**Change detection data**

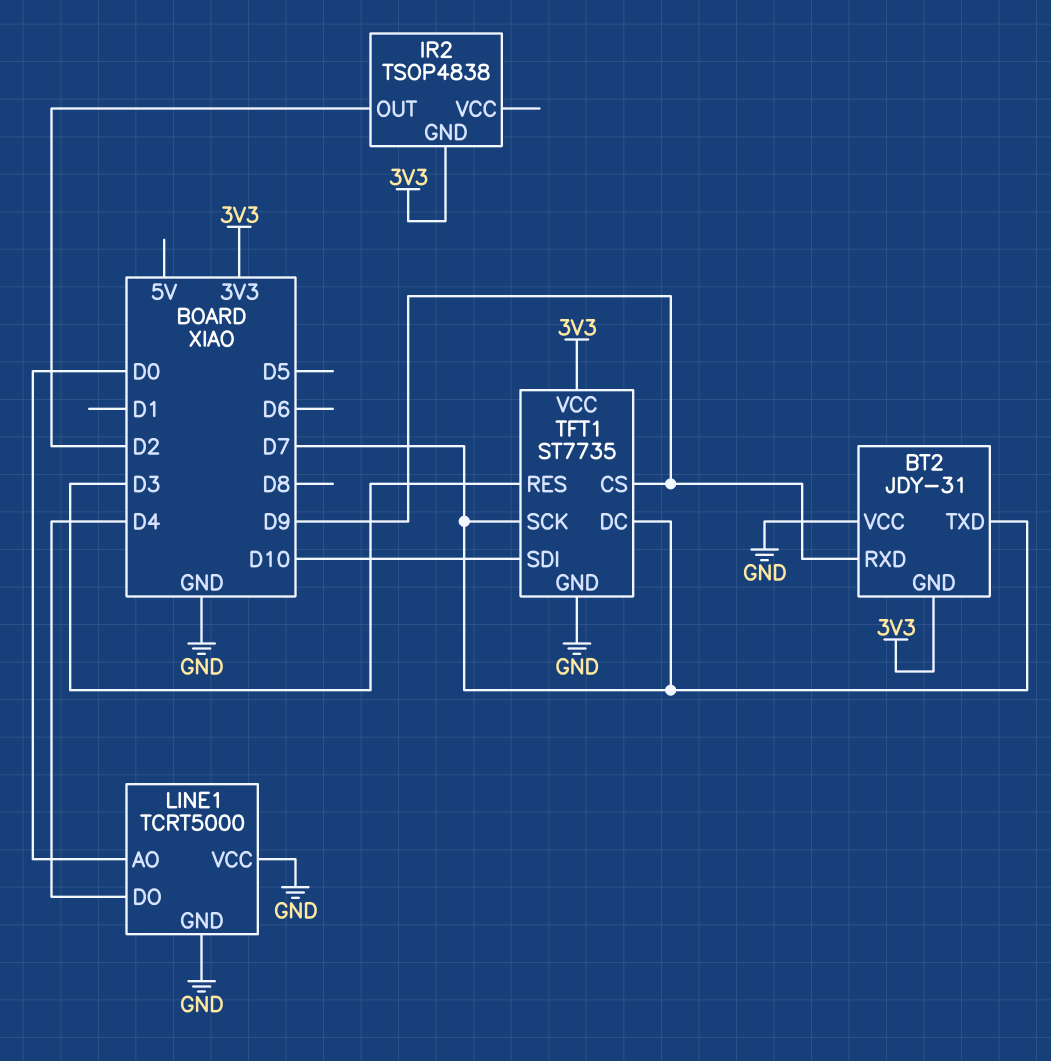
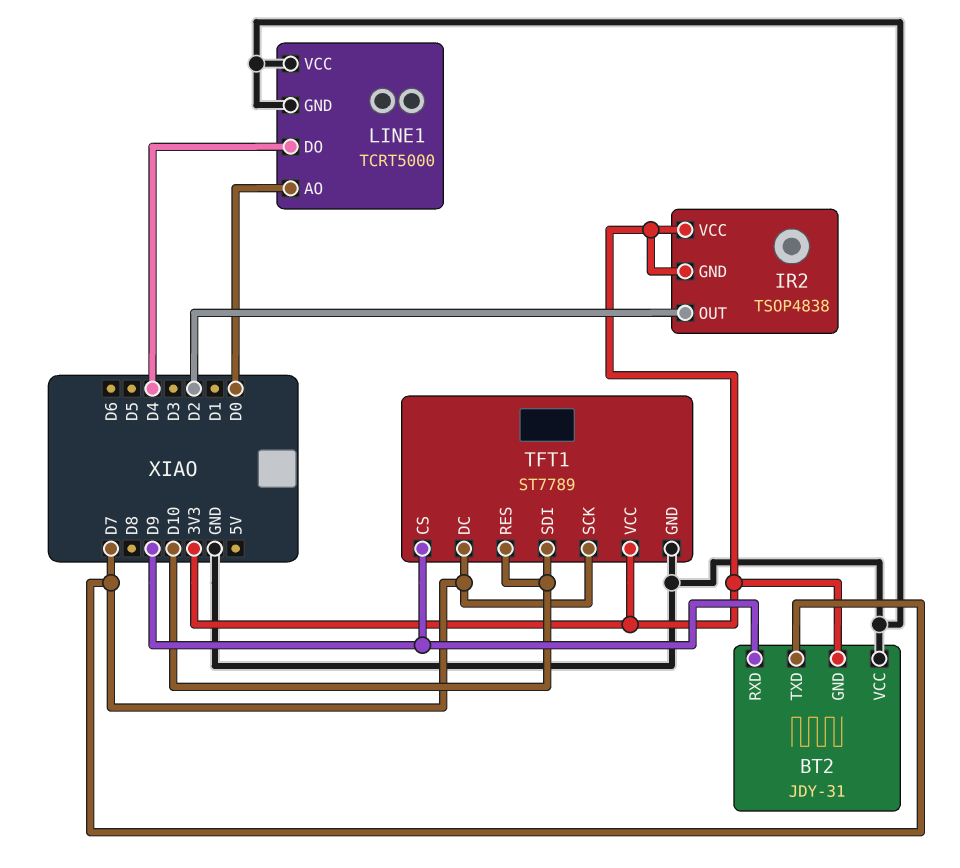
IR2 pin VCC: none -> 3V3
TFT1: ST7735 -> ST7789
TFT1 pin RES: D3 -> D10

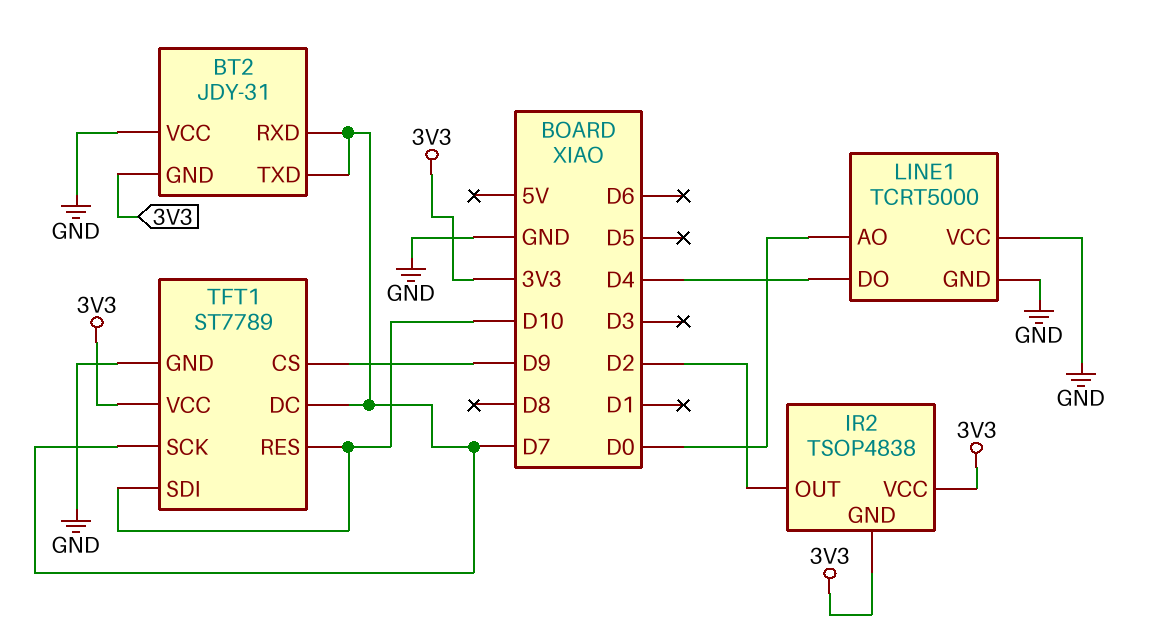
BT2 pin RXD: D9 -> D7

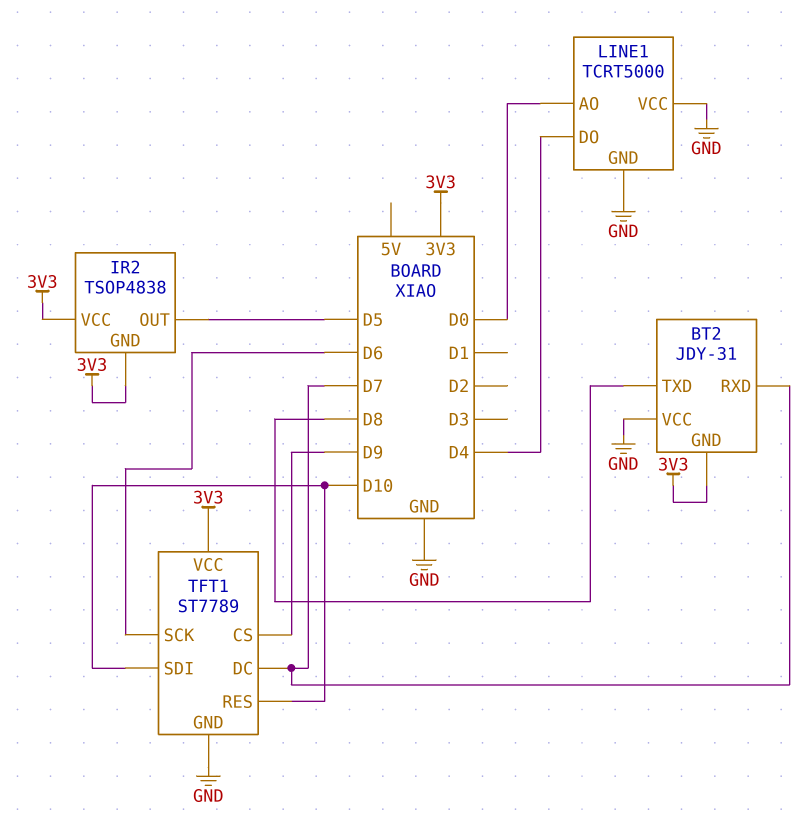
BT2 pin TXD: D7 -> D8
IR2 pin OUT: D2 -> D5
TFT1 pin SCK: D7 -> D6

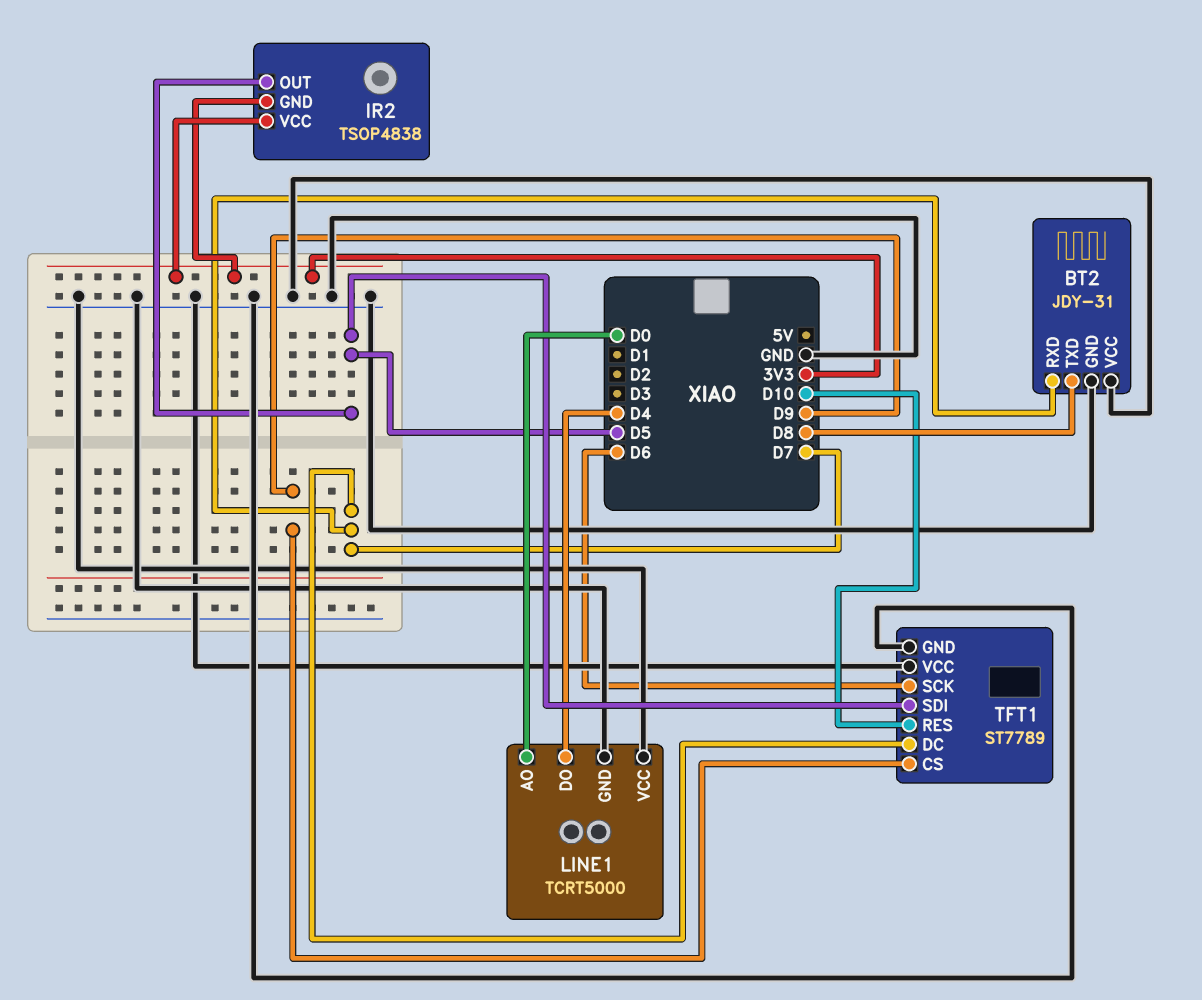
BT2 pin GND: 3V3 -> GND
TFT1 pin SDI: D10 -> D5
TFT1 pin VCC: 3V3 -> GND

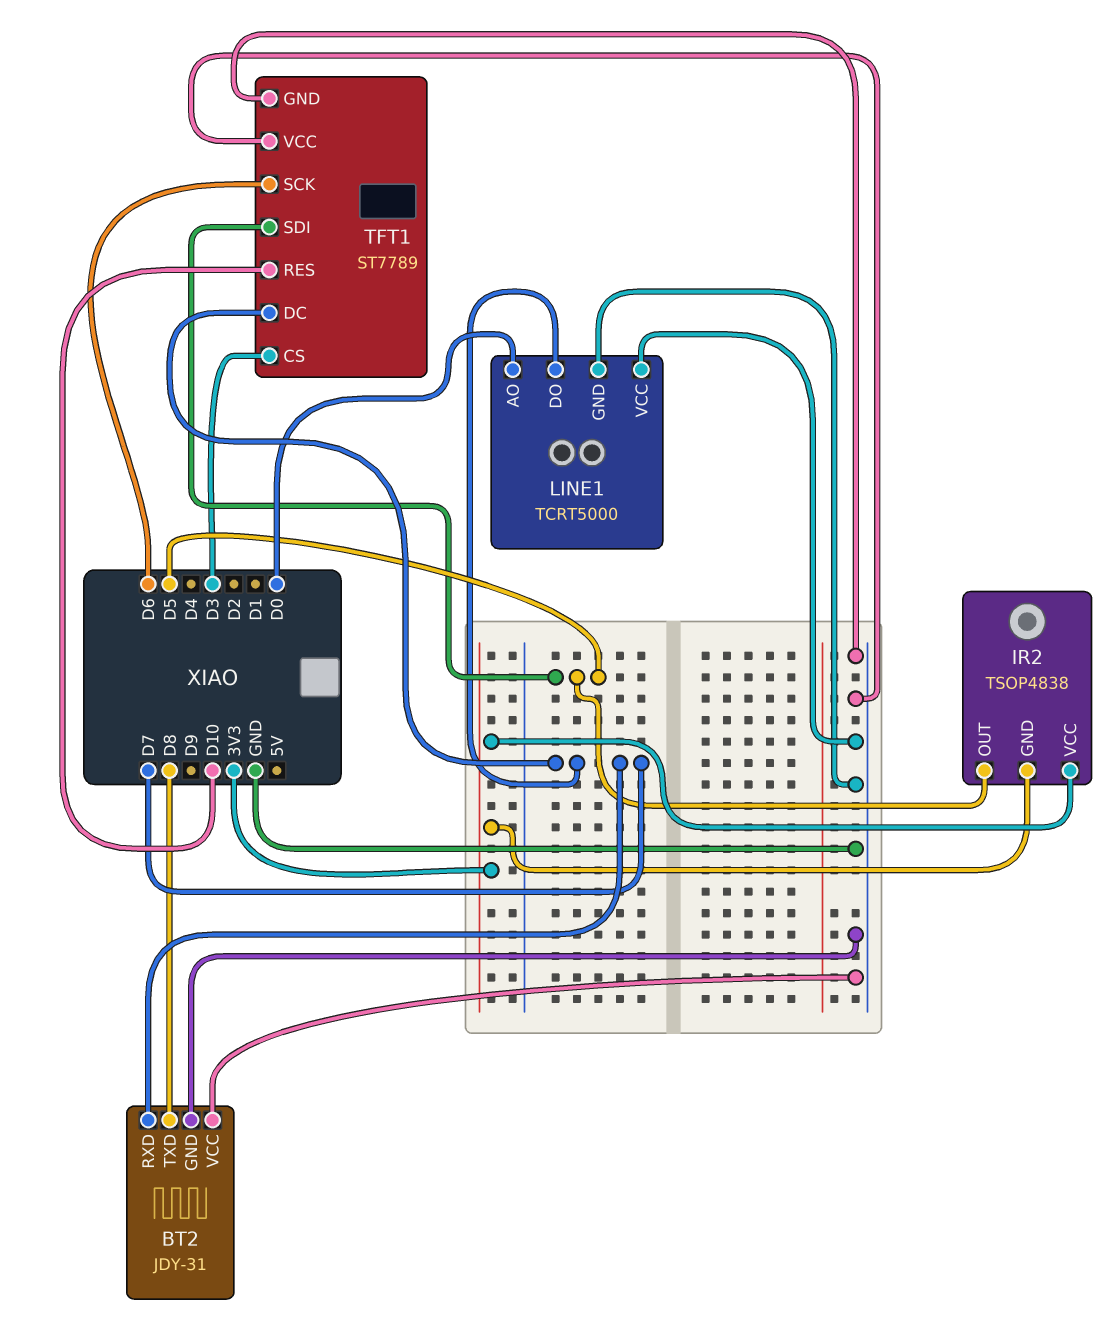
LINE1 pin DO: D4 -> D7
TFT1 pin CS: D9 -> D3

**What needs to be done**
From the line containing "TFT1 pin SCK: D7 -> D6" to the end of the data above, give those lines again verbatim, with both endpoints included and no images.

**The completed task**
TFT1 pin SCK: D7 -> D6

BT2 pin GND: 3V3 -> GND
TFT1 pin SDI: D10 -> D5
TFT1 pin VCC: 3V3 -> GND

LINE1 pin DO: D4 -> D7
TFT1 pin CS: D9 -> D3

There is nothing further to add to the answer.